Written instruction: Write out every one of the rows below word for word, leaving the pictures out.

[Rows in a dataset]
┌──
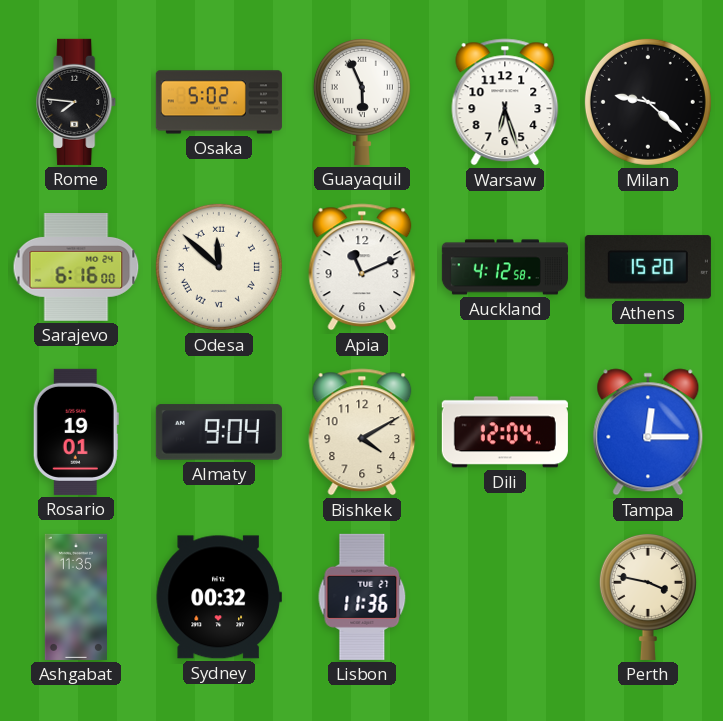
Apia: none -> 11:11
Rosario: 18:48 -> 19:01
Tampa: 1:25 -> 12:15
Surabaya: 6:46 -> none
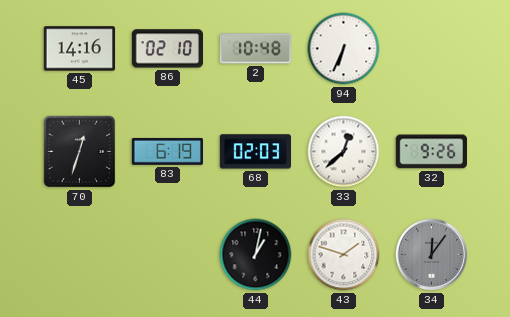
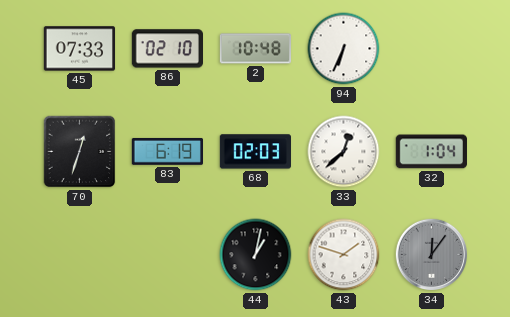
45: 14:16 -> 07:33
32: 9:26 -> 1:04
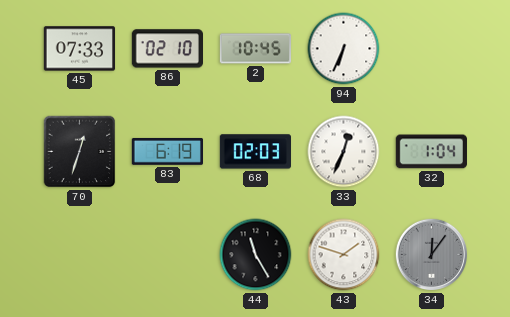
2: 10:48 -> 10:45
33: 12:38 -> 12:34
44: 1:02 -> 11:25
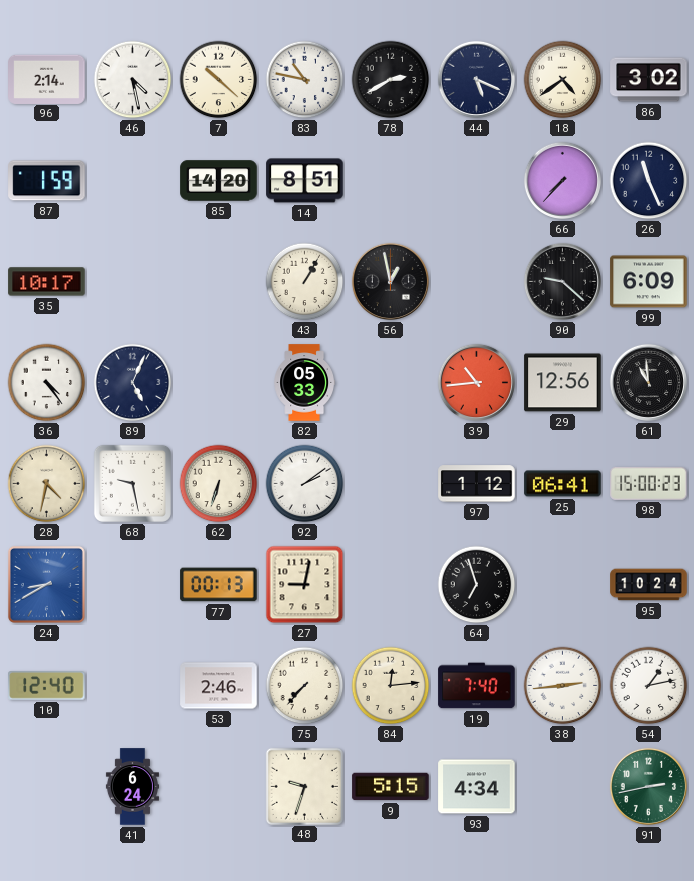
└──
Expected output:
Apia: none -> 11:11
Rosario: 18:48 -> 19:01
Tampa: 1:25 -> 12:15
Surabaya: 6:46 -> none
45: 14:16 -> 07:33
32: 9:26 -> 1:04
2: 10:48 -> 10:45
33: 12:38 -> 12:34
44: 1:02 -> 11:25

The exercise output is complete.